Action item.
Among the entries below, one line contains "yellow cross: (763, 279)" and another contains "black pentagon: (386, 685)". Transcribe those two lines and every line between them, exactly.

Data to use.
○ ○ ○ ○ ○ ○ ○

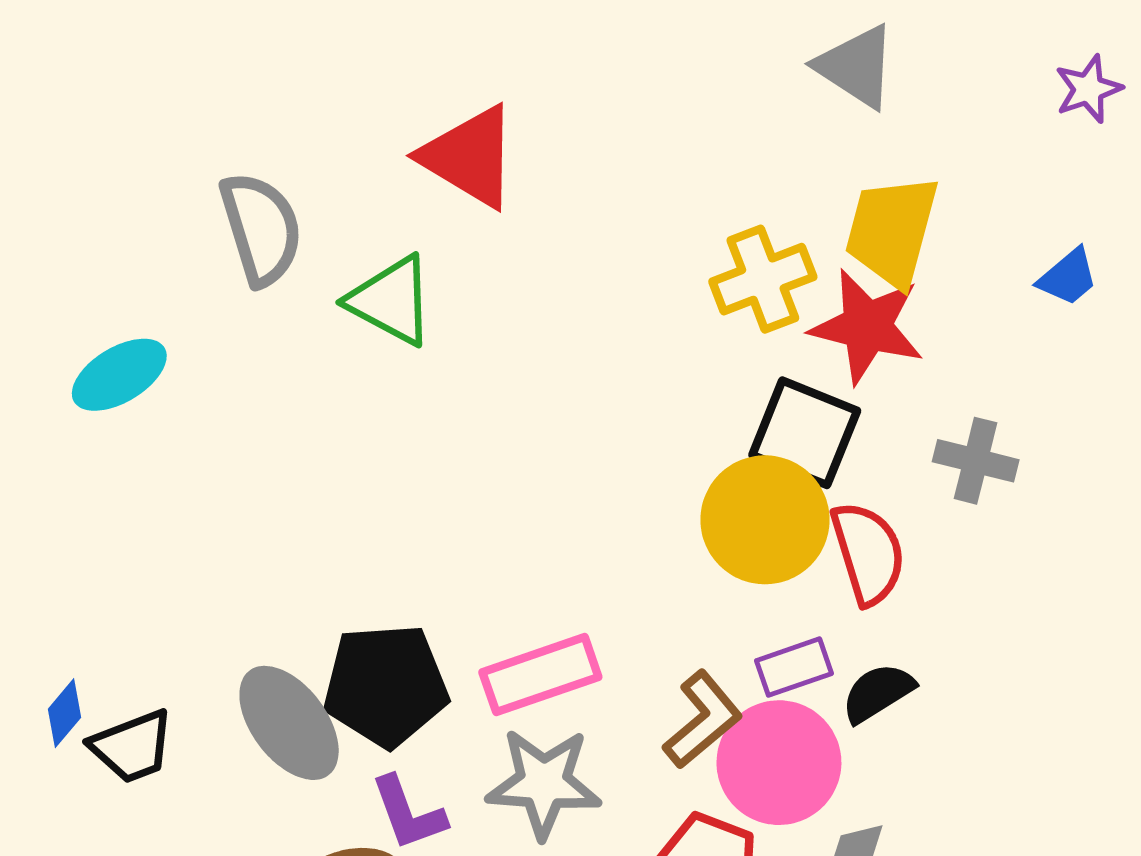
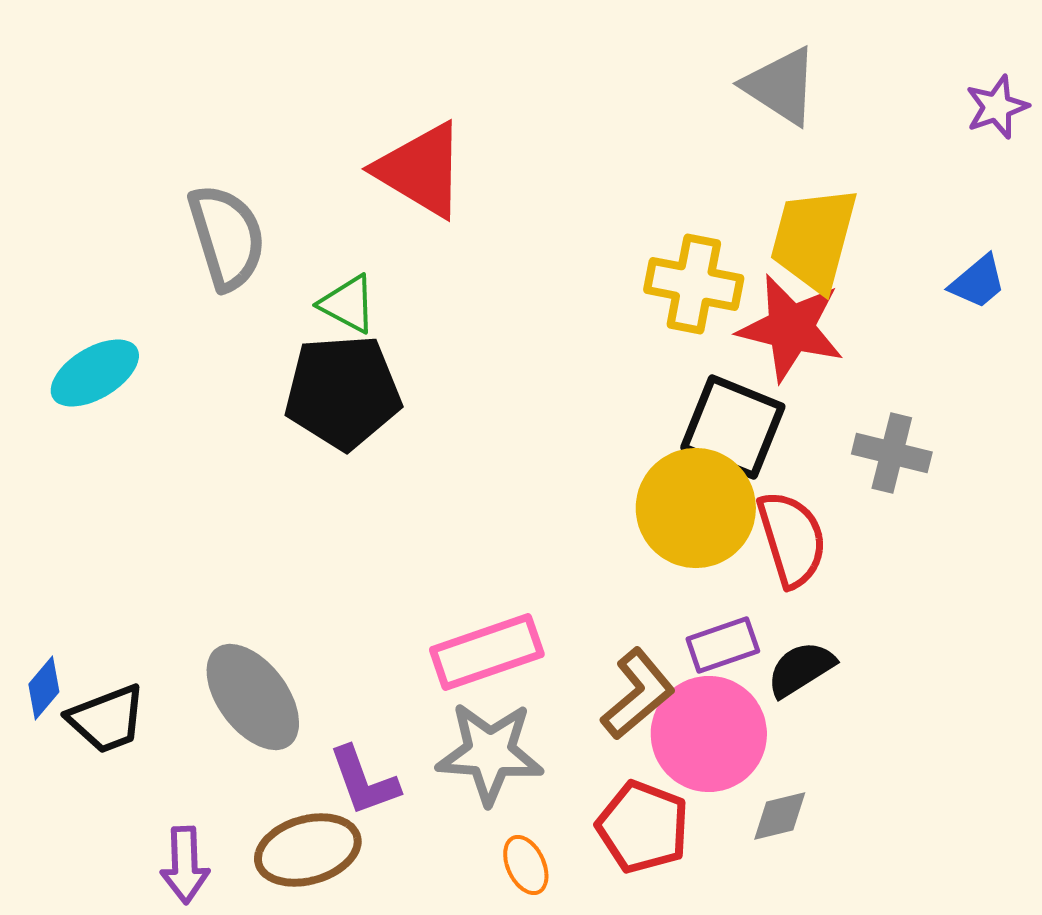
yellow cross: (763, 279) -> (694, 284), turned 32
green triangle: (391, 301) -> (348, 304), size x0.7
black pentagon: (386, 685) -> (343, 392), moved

○ ○ ○ ○ ○ ○ ○

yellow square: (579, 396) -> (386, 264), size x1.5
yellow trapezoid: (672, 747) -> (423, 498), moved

○ ○ ○ ○ ○ ○ ○

Final answer.
yellow cross: (763, 279) -> (694, 284), turned 32
green triangle: (391, 301) -> (348, 304), size x0.7
black pentagon: (386, 685) -> (343, 392), moved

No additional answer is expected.